Work required
For this exercise, print all of the data exactly as given.

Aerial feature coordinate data
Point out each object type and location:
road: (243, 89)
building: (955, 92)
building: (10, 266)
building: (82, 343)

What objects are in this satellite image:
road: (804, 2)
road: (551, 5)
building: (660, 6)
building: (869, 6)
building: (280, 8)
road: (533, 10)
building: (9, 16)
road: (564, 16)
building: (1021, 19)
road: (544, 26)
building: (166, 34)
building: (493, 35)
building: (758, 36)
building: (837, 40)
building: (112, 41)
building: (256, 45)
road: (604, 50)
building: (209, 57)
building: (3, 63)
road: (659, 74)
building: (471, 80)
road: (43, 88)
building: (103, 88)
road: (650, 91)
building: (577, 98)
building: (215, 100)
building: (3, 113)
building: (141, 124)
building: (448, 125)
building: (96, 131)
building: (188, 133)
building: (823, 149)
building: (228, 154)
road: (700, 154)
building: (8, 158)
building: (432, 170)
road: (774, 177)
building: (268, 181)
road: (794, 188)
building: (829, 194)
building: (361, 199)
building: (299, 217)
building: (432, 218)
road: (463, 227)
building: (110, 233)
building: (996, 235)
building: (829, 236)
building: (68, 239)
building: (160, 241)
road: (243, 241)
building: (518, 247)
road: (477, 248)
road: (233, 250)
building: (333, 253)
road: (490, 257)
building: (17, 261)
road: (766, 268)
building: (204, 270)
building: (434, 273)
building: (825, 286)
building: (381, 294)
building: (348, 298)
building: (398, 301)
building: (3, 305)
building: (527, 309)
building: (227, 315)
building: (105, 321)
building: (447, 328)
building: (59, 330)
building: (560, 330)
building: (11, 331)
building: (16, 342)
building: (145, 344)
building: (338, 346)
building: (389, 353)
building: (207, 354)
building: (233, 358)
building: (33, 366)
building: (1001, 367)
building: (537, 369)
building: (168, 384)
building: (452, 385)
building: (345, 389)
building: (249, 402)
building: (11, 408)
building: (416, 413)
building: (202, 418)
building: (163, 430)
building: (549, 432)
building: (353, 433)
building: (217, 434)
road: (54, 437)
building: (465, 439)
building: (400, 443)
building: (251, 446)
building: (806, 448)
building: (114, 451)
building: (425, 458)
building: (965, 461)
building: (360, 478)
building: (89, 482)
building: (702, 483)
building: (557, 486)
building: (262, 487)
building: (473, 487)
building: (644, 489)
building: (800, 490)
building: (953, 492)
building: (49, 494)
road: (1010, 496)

Solution for this exercise
Point out each object type and location:
road: (243, 89)
building: (955, 92)
building: (10, 266)
building: (82, 343)

What objects are in this satellite image:
road: (804, 2)
road: (551, 5)
building: (660, 6)
building: (869, 6)
building: (280, 8)
road: (533, 10)
building: (9, 16)
road: (564, 16)
building: (1021, 19)
road: (544, 26)
building: (166, 34)
building: (493, 35)
building: (758, 36)
building: (837, 40)
building: (112, 41)
building: (256, 45)
road: (604, 50)
building: (209, 57)
building: (3, 63)
road: (659, 74)
building: (471, 80)
road: (43, 88)
building: (103, 88)
road: (650, 91)
building: (577, 98)
building: (215, 100)
building: (3, 113)
building: (141, 124)
building: (448, 125)
building: (96, 131)
building: (188, 133)
building: (823, 149)
building: (228, 154)
road: (700, 154)
building: (8, 158)
building: (432, 170)
road: (774, 177)
building: (268, 181)
road: (794, 188)
building: (829, 194)
building: (361, 199)
building: (299, 217)
building: (432, 218)
road: (463, 227)
building: (110, 233)
building: (996, 235)
building: (829, 236)
building: (68, 239)
building: (160, 241)
road: (243, 241)
building: (518, 247)
road: (477, 248)
road: (233, 250)
building: (333, 253)
road: (490, 257)
building: (17, 261)
road: (766, 268)
building: (204, 270)
building: (434, 273)
building: (825, 286)
building: (381, 294)
building: (348, 298)
building: (398, 301)
building: (3, 305)
building: (527, 309)
building: (227, 315)
building: (105, 321)
building: (447, 328)
building: (59, 330)
building: (560, 330)
building: (11, 331)
building: (16, 342)
building: (145, 344)
building: (338, 346)
building: (389, 353)
building: (207, 354)
building: (233, 358)
building: (33, 366)
building: (1001, 367)
building: (537, 369)
building: (168, 384)
building: (452, 385)
building: (345, 389)
building: (249, 402)
building: (11, 408)
building: (416, 413)
building: (202, 418)
building: (163, 430)
building: (549, 432)
building: (353, 433)
building: (217, 434)
road: (54, 437)
building: (465, 439)
building: (400, 443)
building: (251, 446)
building: (806, 448)
building: (114, 451)
building: (425, 458)
building: (965, 461)
building: (360, 478)
building: (89, 482)
building: (702, 483)
building: (557, 486)
building: (262, 487)
building: (473, 487)
building: (644, 489)
building: (800, 490)
building: (953, 492)
building: (49, 494)
road: (1010, 496)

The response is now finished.